# TASK INSTRUCTIONS:
Please copy all of the data below without changing anything.

# SOURCE MATERIAL:
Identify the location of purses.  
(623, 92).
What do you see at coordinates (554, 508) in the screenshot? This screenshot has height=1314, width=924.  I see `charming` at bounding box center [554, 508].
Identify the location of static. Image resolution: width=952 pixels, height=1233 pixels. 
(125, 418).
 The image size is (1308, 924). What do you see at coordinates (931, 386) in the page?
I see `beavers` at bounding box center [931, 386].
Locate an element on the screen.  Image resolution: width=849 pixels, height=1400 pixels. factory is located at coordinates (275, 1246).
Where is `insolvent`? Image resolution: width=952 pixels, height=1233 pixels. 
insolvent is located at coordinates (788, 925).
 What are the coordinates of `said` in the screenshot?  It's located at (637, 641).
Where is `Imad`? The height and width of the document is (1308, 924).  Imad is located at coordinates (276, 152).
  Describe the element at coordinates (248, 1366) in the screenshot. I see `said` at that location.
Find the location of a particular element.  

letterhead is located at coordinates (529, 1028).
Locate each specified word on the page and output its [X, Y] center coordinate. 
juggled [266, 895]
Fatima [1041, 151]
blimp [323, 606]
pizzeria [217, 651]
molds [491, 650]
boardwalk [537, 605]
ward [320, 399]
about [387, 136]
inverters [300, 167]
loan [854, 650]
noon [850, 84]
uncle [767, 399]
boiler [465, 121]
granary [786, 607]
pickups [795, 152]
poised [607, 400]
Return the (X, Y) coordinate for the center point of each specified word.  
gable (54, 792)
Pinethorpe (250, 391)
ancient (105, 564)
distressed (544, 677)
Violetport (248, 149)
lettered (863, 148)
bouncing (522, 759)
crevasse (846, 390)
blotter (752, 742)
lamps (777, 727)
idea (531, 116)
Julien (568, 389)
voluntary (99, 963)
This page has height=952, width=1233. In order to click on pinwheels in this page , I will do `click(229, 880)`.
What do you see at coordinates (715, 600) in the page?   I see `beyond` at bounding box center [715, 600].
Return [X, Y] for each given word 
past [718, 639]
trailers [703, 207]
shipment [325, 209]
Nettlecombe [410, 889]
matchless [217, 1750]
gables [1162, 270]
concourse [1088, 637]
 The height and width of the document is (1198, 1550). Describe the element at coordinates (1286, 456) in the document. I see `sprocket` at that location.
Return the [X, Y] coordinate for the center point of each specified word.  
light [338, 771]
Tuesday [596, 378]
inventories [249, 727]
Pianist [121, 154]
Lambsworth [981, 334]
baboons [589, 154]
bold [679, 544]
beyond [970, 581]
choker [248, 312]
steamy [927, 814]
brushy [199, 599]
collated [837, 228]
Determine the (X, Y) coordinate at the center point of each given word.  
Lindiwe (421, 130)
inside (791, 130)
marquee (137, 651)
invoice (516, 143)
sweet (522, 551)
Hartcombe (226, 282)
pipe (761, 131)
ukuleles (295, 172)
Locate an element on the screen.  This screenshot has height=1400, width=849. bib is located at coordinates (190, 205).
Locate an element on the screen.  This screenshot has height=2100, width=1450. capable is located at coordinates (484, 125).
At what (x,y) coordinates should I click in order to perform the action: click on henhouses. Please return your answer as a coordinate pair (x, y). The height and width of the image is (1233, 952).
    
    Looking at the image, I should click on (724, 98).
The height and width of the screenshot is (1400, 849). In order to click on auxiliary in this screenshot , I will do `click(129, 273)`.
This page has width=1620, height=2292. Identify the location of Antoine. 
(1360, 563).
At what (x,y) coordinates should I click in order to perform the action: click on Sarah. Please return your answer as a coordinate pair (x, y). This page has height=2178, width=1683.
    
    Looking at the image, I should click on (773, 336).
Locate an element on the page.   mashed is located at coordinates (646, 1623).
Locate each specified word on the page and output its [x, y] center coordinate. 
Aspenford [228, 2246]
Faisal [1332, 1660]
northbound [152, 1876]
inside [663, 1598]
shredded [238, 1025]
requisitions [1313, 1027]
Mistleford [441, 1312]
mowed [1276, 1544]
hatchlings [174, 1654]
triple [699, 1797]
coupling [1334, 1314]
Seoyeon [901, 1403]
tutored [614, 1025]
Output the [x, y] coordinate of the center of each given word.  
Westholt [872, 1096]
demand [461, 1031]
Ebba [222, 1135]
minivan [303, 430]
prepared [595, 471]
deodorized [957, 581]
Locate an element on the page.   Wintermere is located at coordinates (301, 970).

# SOLUTION:
Identify the location of purses.  
(623, 92).
What do you see at coordinates (554, 508) in the screenshot? This screenshot has height=1314, width=924.  I see `charming` at bounding box center [554, 508].
Identify the location of static. Image resolution: width=952 pixels, height=1233 pixels. 
(125, 418).
 The image size is (1308, 924). What do you see at coordinates (931, 386) in the page?
I see `beavers` at bounding box center [931, 386].
Locate an element on the screen.  Image resolution: width=849 pixels, height=1400 pixels. factory is located at coordinates (275, 1246).
Where is `insolvent`? Image resolution: width=952 pixels, height=1233 pixels. 
insolvent is located at coordinates (788, 925).
 What are the coordinates of `said` in the screenshot?  It's located at (637, 641).
Where is `Imad`? The height and width of the document is (1308, 924).  Imad is located at coordinates (276, 152).
  Describe the element at coordinates (248, 1366) in the screenshot. I see `said` at that location.
Find the location of a particular element.  

letterhead is located at coordinates (529, 1028).
Locate each specified word on the page and output its [X, Y] center coordinate. 
juggled [266, 895]
Fatima [1041, 151]
blimp [323, 606]
pizzeria [217, 651]
molds [491, 650]
boardwalk [537, 605]
ward [320, 399]
about [387, 136]
inverters [300, 167]
loan [854, 650]
noon [850, 84]
uncle [767, 399]
boiler [465, 121]
granary [786, 607]
pickups [795, 152]
poised [607, 400]
Return the (X, Y) coordinate for the center point of each specified word.  
gable (54, 792)
Pinethorpe (250, 391)
ancient (105, 564)
distressed (544, 677)
Violetport (248, 149)
lettered (863, 148)
bouncing (522, 759)
crevasse (846, 390)
blotter (752, 742)
lamps (777, 727)
idea (531, 116)
Julien (568, 389)
voluntary (99, 963)
This page has height=952, width=1233. In order to click on pinwheels in this page , I will do `click(229, 880)`.
What do you see at coordinates (715, 600) in the page?   I see `beyond` at bounding box center [715, 600].
Return [X, Y] for each given word 
past [718, 639]
trailers [703, 207]
shipment [325, 209]
Nettlecombe [410, 889]
matchless [217, 1750]
gables [1162, 270]
concourse [1088, 637]
 The height and width of the document is (1198, 1550). Describe the element at coordinates (1286, 456) in the document. I see `sprocket` at that location.
Return the [X, Y] coordinate for the center point of each specified word.  
light [338, 771]
Tuesday [596, 378]
inventories [249, 727]
Pianist [121, 154]
Lambsworth [981, 334]
baboons [589, 154]
bold [679, 544]
beyond [970, 581]
choker [248, 312]
steamy [927, 814]
brushy [199, 599]
collated [837, 228]
Determine the (X, Y) coordinate at the center point of each given word.  
Lindiwe (421, 130)
inside (791, 130)
marquee (137, 651)
invoice (516, 143)
sweet (522, 551)
Hartcombe (226, 282)
pipe (761, 131)
ukuleles (295, 172)
Locate an element on the screen.  This screenshot has height=1400, width=849. bib is located at coordinates (190, 205).
Locate an element on the screen.  This screenshot has height=2100, width=1450. capable is located at coordinates (484, 125).
At what (x,y) coordinates should I click in order to perform the action: click on henhouses. Please return your answer as a coordinate pair (x, y). The height and width of the image is (1233, 952).
    
    Looking at the image, I should click on (724, 98).
The height and width of the screenshot is (1400, 849). In order to click on auxiliary in this screenshot , I will do `click(129, 273)`.
This page has width=1620, height=2292. Identify the location of Antoine. 
(1360, 563).
At what (x,y) coordinates should I click in order to perform the action: click on Sarah. Please return your answer as a coordinate pair (x, y). This page has height=2178, width=1683.
    
    Looking at the image, I should click on (773, 336).
Locate an element on the page.   mashed is located at coordinates (646, 1623).
Locate each specified word on the page and output its [x, y] center coordinate. 
Aspenford [228, 2246]
Faisal [1332, 1660]
northbound [152, 1876]
inside [663, 1598]
shredded [238, 1025]
requisitions [1313, 1027]
Mistleford [441, 1312]
mowed [1276, 1544]
hatchlings [174, 1654]
triple [699, 1797]
coupling [1334, 1314]
Seoyeon [901, 1403]
tutored [614, 1025]
Output the [x, y] coordinate of the center of each given word.  
Westholt [872, 1096]
demand [461, 1031]
Ebba [222, 1135]
minivan [303, 430]
prepared [595, 471]
deodorized [957, 581]
Locate an element on the page.   Wintermere is located at coordinates (301, 970).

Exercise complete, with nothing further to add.